▸ THE DATA:
▼

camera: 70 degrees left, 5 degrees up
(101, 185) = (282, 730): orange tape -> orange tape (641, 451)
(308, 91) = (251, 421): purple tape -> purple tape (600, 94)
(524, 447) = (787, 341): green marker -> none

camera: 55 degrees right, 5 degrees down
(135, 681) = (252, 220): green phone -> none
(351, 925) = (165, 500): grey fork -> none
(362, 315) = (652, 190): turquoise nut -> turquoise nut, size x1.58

▲
▼

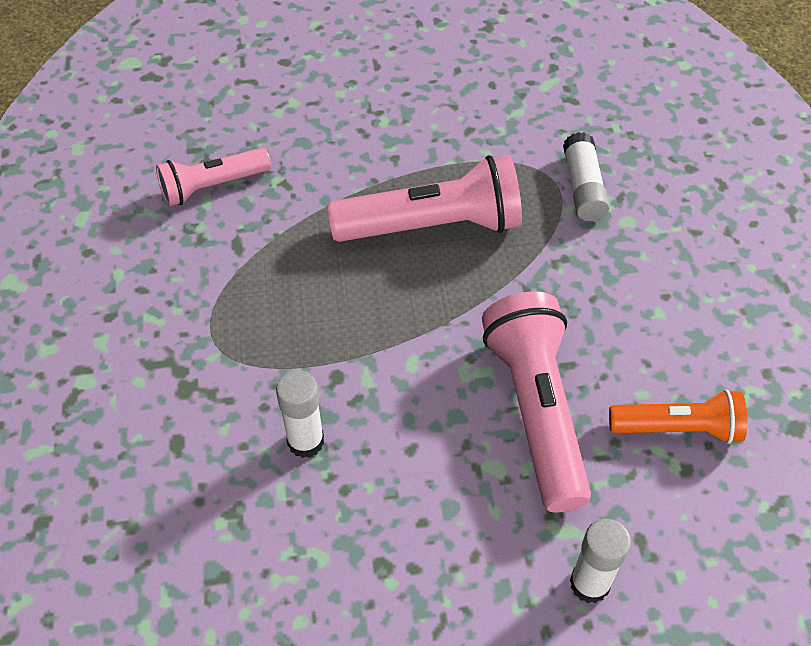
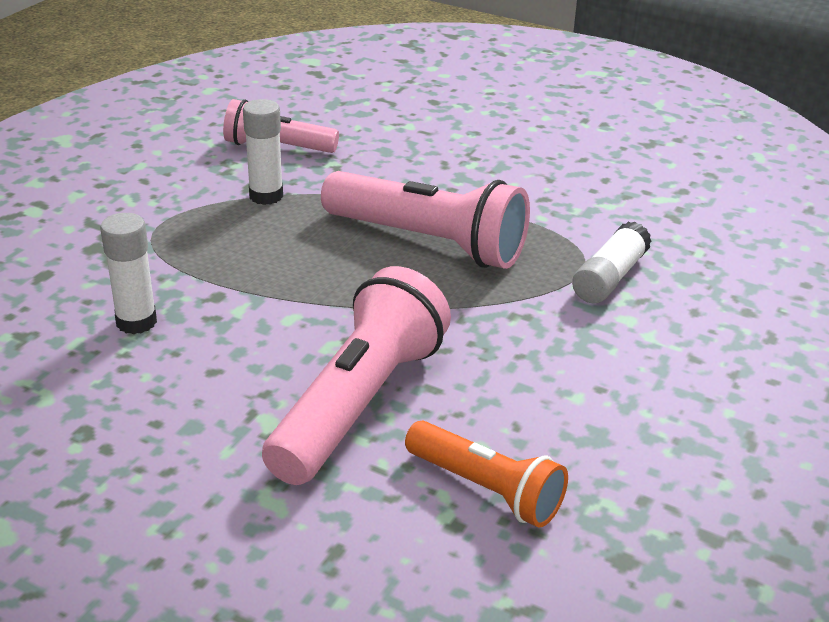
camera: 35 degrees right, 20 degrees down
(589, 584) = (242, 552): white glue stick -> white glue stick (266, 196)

▲

Search each line of the data above for "down", and copy the lines where it occurs.

▸ OUTPUT OF THE EXERCISE:
camera: 55 degrees right, 5 degrees down
camera: 35 degrees right, 20 degrees down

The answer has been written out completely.